• _Provided records_:
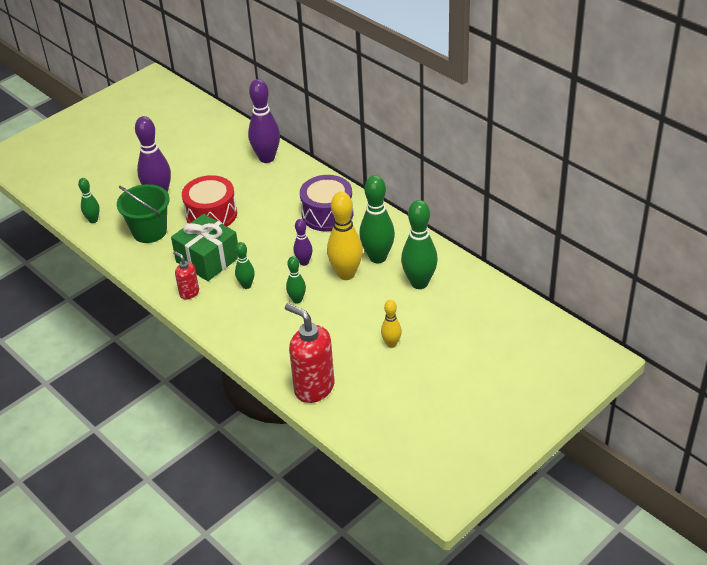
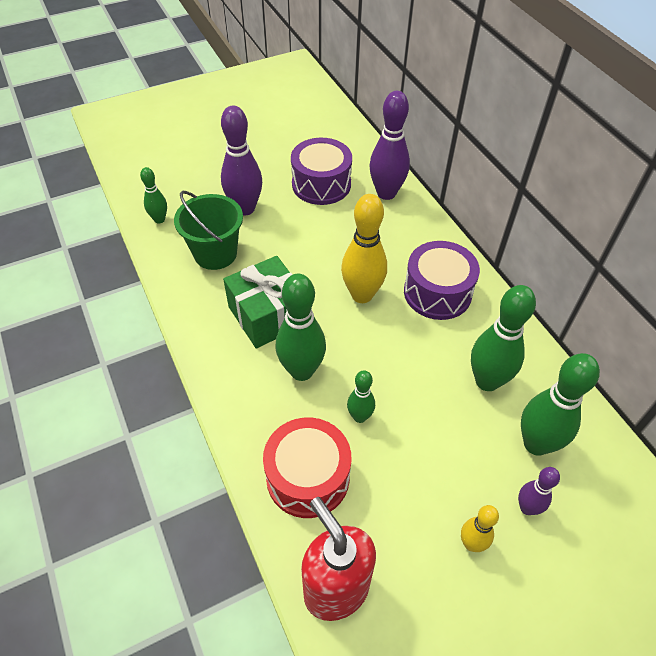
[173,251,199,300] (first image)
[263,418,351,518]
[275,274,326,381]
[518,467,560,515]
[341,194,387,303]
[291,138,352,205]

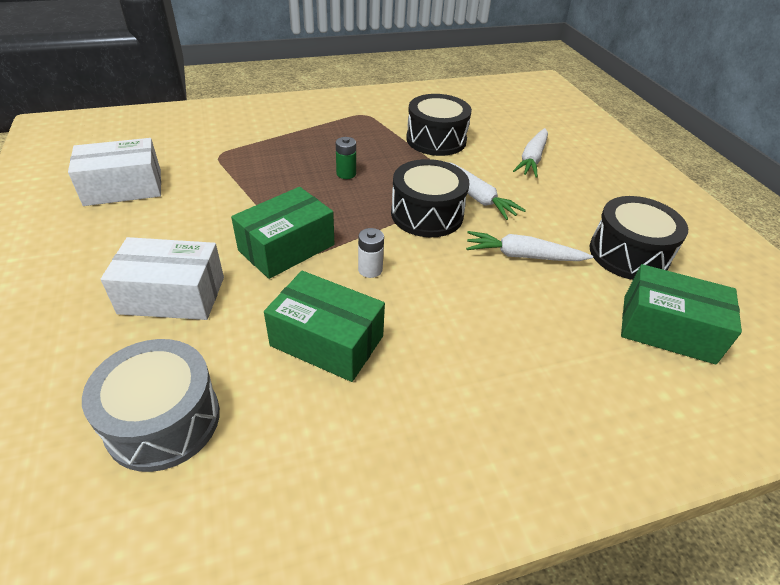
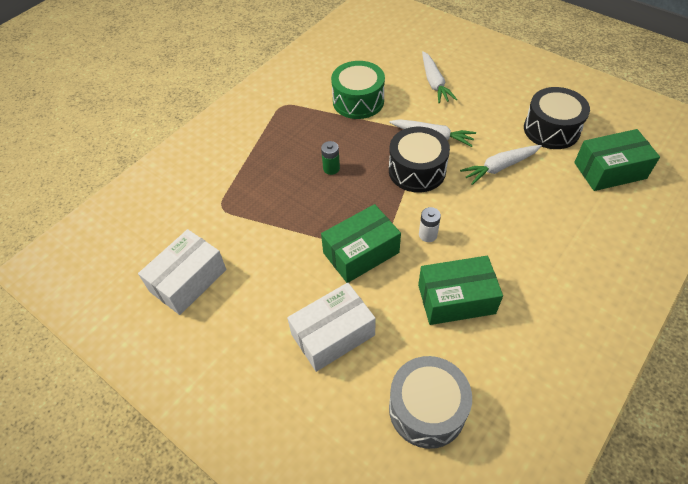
[321,204,401,283]
[331,61,385,119]

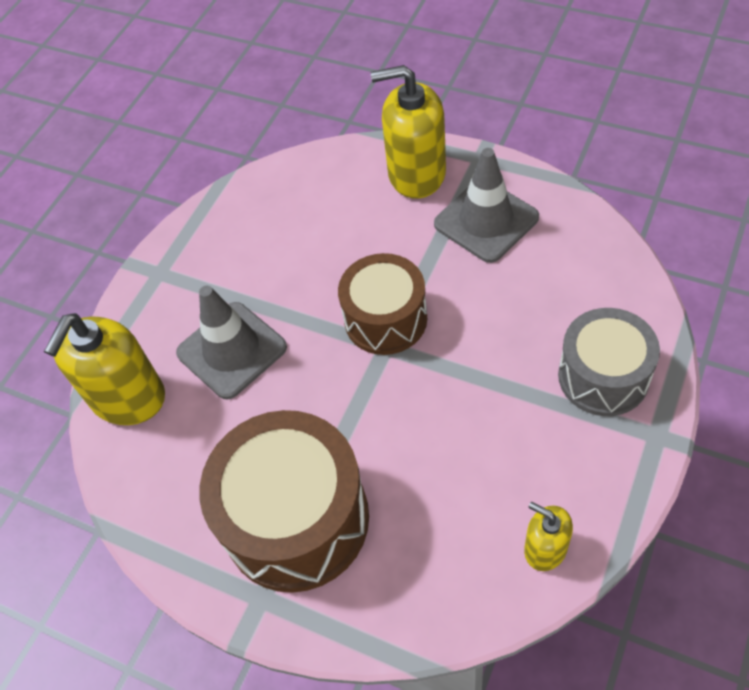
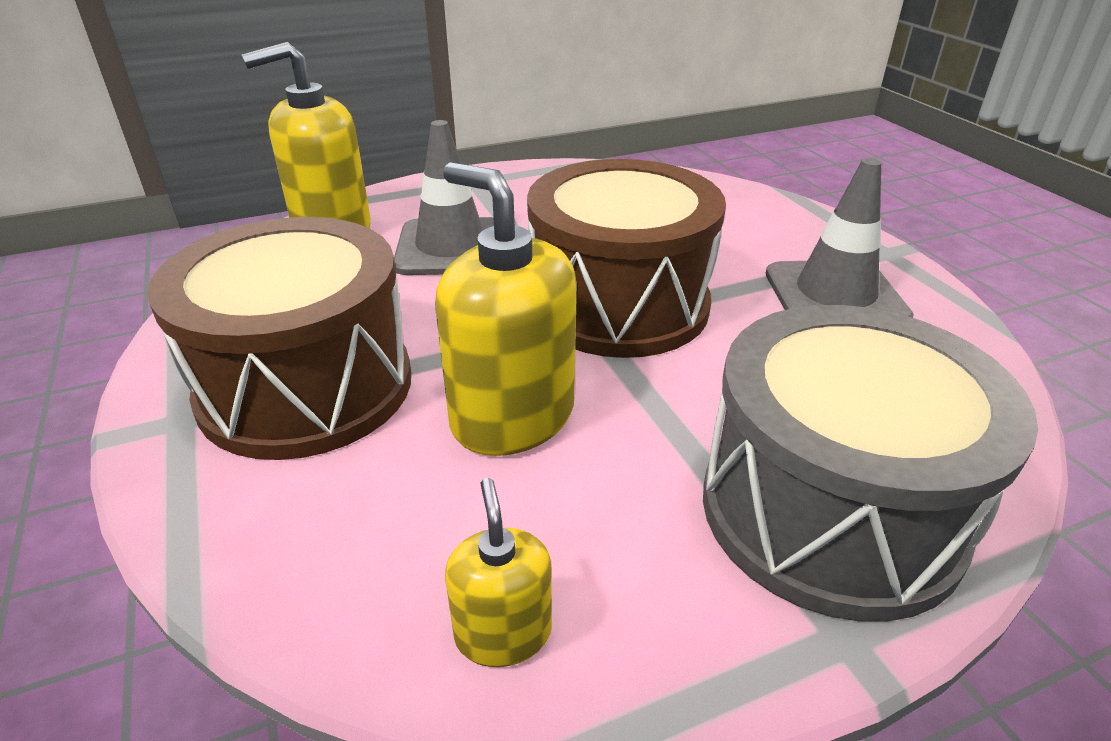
[527,159,726,358]
[435,162,577,456]
[703,305,1038,622]

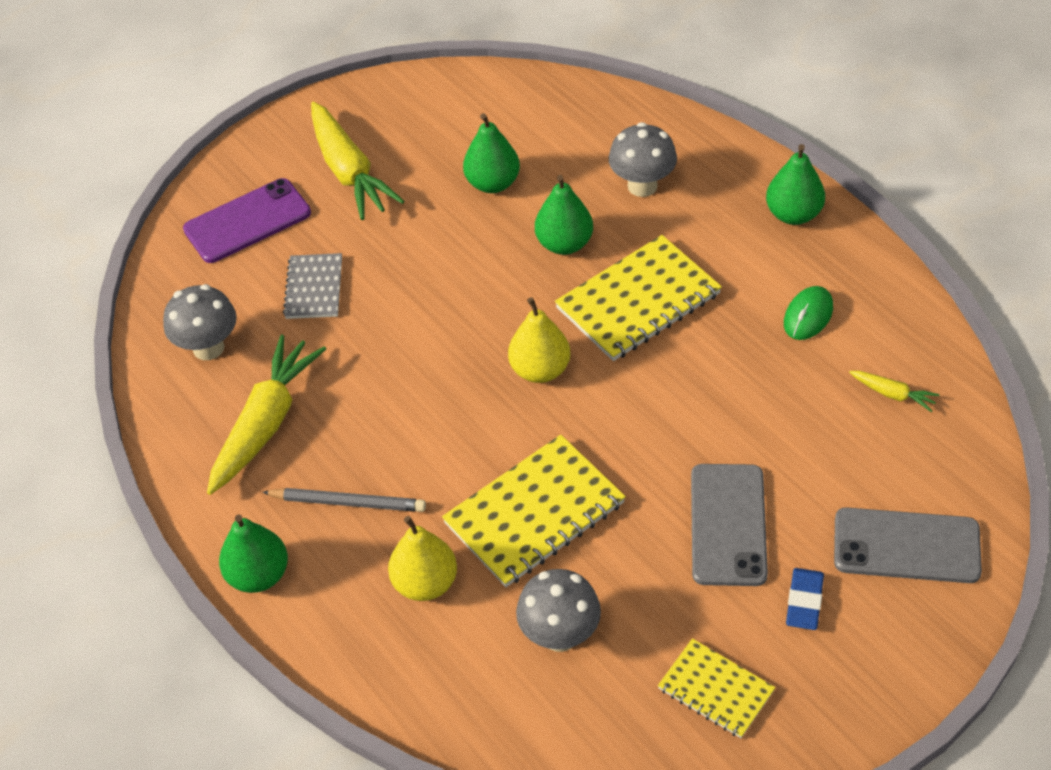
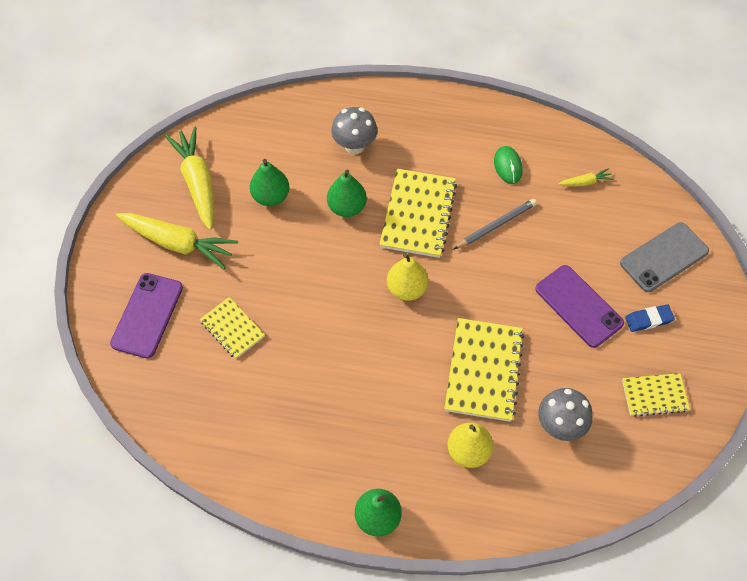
[163,284,237,360] (first image)
[165,127,214,230]
[454,199,537,249]
[200,297,265,359]
[535,265,624,348]
[766,144,825,225] (first image)
[625,304,675,332]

• _What the task requires_: Show me every line in the data above that includes "image".

• _Result below_:
[173,251,199,300] (first image)
[163,284,237,360] (first image)
[766,144,825,225] (first image)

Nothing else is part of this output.